[Start of section]

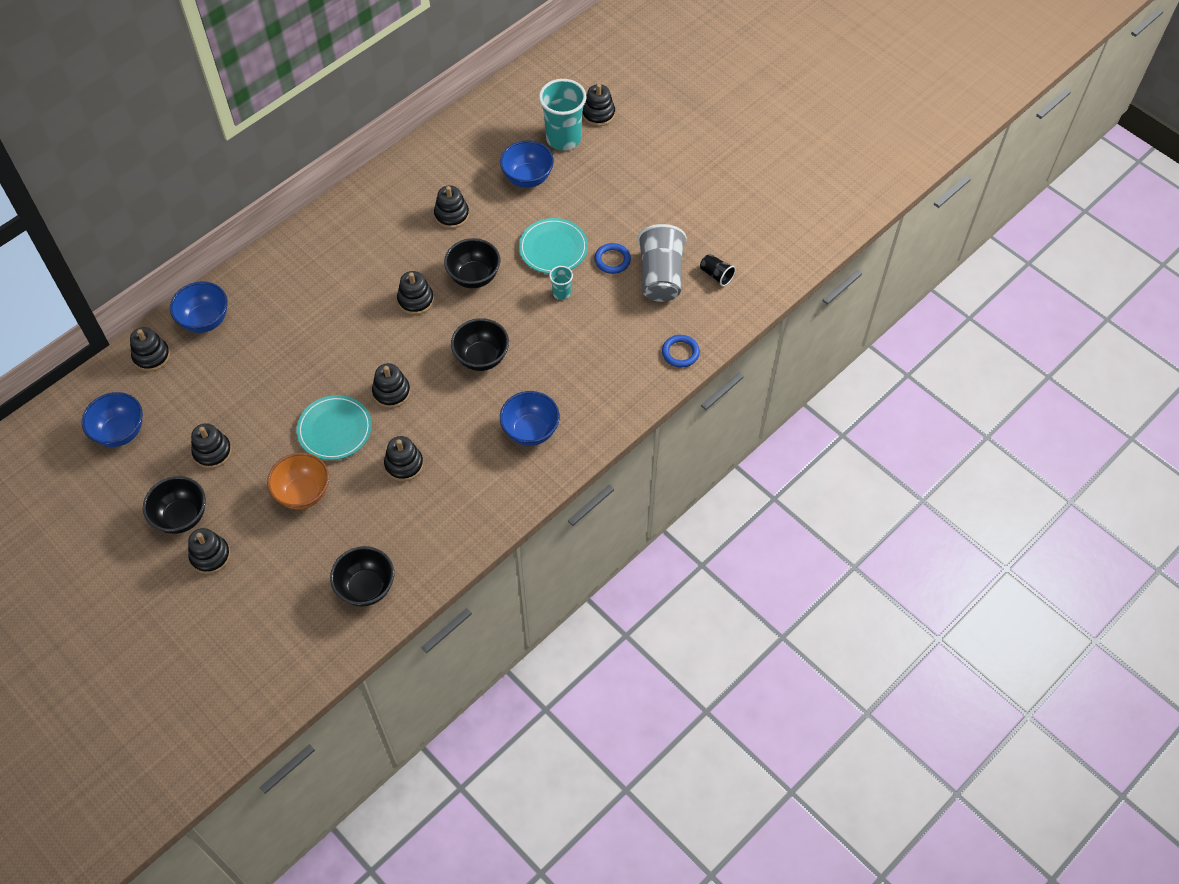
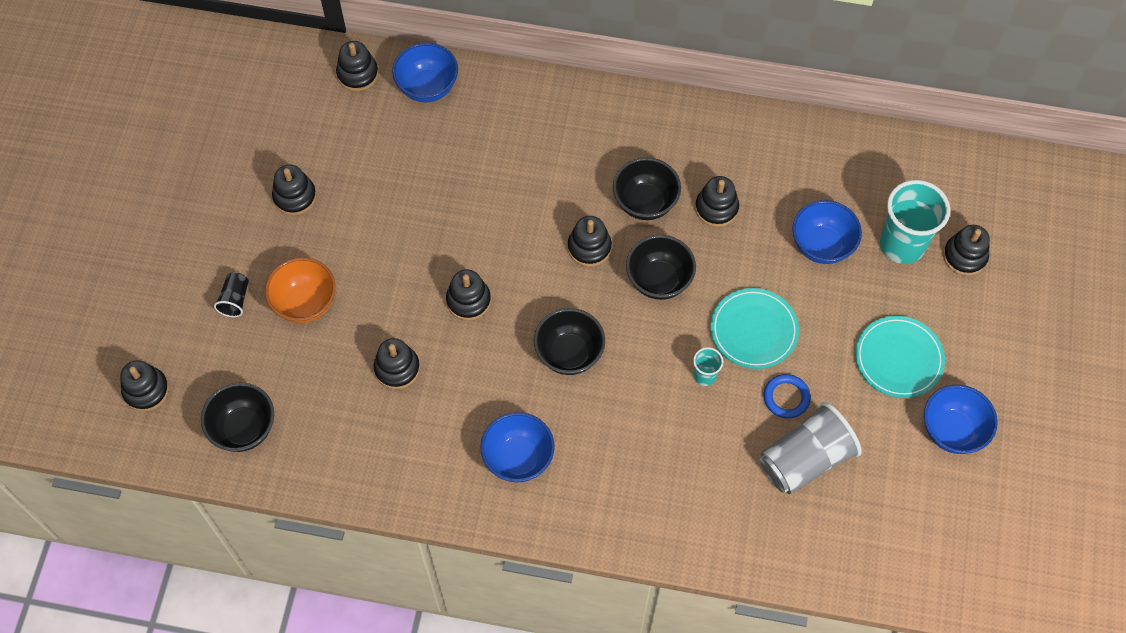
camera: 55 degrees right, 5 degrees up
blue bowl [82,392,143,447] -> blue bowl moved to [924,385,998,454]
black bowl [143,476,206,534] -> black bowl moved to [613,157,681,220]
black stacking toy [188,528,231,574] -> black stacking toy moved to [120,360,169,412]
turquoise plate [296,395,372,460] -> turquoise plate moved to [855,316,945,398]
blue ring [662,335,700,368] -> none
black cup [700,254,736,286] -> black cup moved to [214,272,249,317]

[End of section]

*What is required*.
In the copy, omit the pictures and give every line of the data exactly.

*Answer to this exercise*.
camera: 55 degrees right, 5 degrees up
blue bowl [82,392,143,447] -> blue bowl moved to [924,385,998,454]
black bowl [143,476,206,534] -> black bowl moved to [613,157,681,220]
black stacking toy [188,528,231,574] -> black stacking toy moved to [120,360,169,412]
turquoise plate [296,395,372,460] -> turquoise plate moved to [855,316,945,398]
blue ring [662,335,700,368] -> none
black cup [700,254,736,286] -> black cup moved to [214,272,249,317]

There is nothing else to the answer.